╭─ Provided data
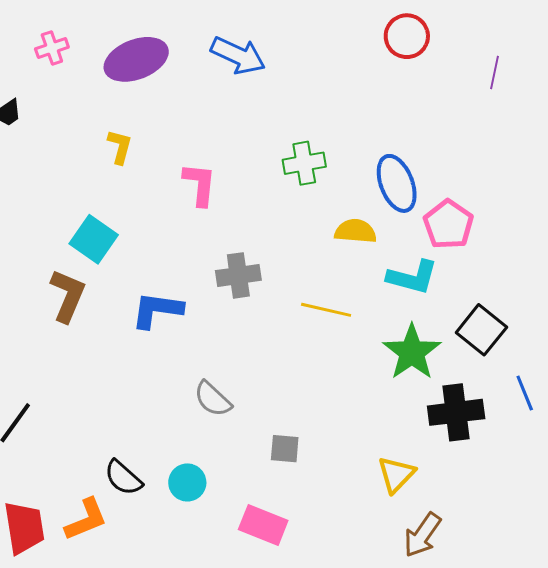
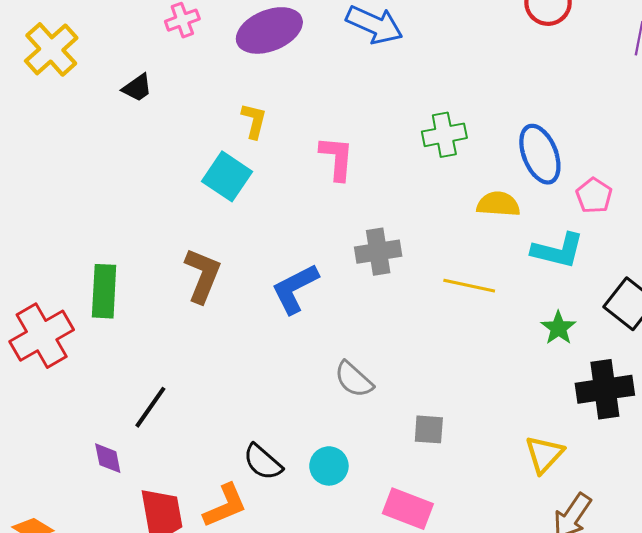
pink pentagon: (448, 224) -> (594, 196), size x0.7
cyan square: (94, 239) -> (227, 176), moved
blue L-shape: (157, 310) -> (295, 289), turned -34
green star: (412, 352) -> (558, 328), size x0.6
╰─
╭─ Provided data
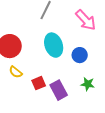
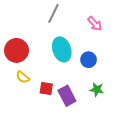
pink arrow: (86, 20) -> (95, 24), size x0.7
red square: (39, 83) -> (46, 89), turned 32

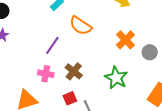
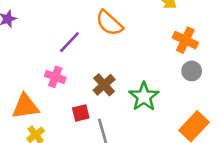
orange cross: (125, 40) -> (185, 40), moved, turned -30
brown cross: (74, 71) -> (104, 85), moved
╰─
╭─ Provided data
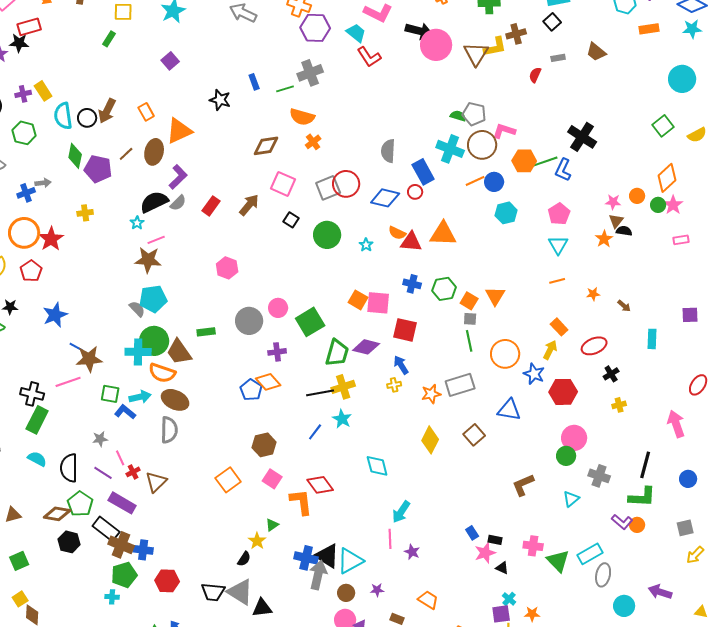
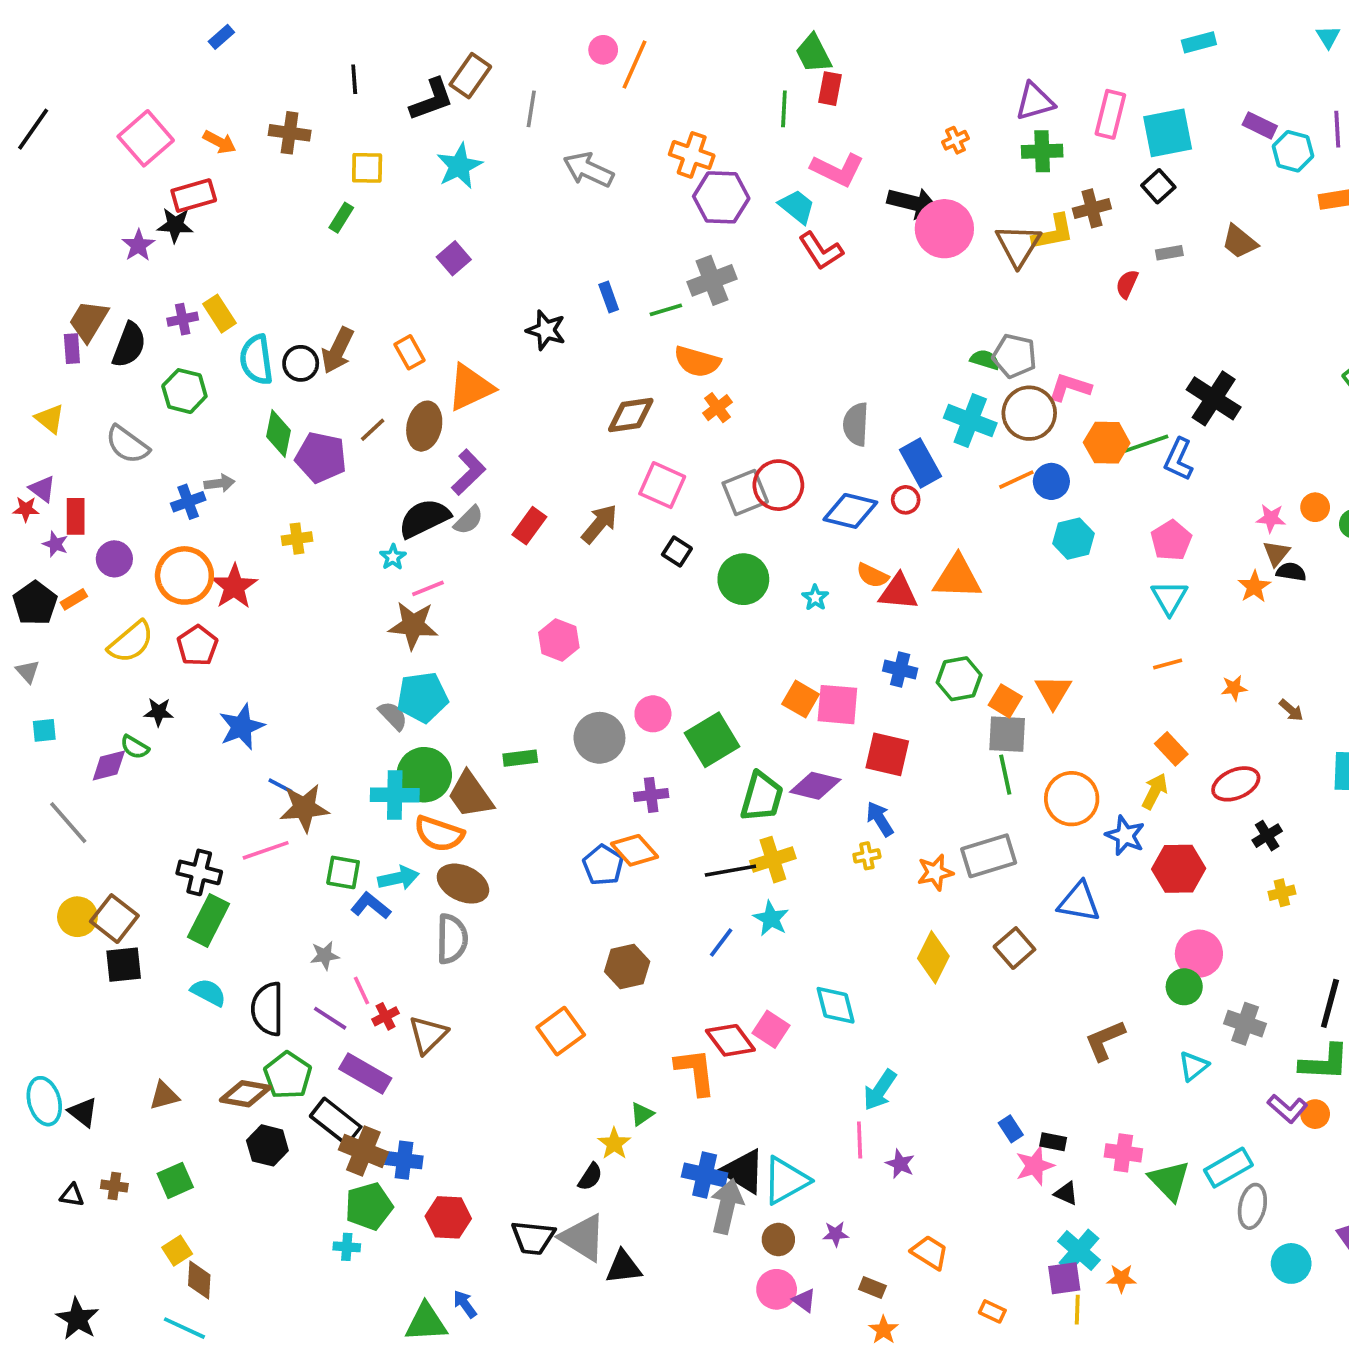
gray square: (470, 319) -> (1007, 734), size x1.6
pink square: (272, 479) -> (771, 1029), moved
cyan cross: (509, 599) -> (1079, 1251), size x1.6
╰─
→ Problem to solve
Copy each line of the material where "cyan" is found.

→ Your solution
cyan square: (94, 239) -> (227, 176), moved
cyan cross: (509, 599) -> (1079, 1251), size x1.6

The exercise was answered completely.